* [Prompt]:
In the records that follow, count the lines where the string "none" appears, and give the count with nothing added.
··· Supplied material
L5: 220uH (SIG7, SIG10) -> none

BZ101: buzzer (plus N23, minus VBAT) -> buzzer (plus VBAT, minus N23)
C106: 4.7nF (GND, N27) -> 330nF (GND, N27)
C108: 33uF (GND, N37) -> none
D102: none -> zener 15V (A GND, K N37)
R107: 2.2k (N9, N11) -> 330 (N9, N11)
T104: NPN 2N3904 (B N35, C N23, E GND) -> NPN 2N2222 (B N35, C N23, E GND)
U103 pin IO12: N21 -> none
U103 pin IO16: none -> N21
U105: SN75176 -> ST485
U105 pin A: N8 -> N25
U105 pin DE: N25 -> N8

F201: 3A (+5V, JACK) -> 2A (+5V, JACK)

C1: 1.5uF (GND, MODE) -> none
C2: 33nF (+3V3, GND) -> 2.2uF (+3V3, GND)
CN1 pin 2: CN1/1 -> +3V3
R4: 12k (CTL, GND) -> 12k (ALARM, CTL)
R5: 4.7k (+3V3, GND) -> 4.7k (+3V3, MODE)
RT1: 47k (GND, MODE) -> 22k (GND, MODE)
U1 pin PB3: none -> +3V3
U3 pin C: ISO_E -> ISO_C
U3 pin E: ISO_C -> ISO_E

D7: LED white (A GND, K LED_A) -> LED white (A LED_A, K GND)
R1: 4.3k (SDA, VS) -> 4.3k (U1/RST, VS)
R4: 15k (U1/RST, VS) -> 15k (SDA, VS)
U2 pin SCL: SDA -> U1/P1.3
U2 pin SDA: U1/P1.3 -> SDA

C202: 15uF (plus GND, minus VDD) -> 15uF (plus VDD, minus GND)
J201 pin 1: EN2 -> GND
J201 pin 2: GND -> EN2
······
* [Answer section]:
7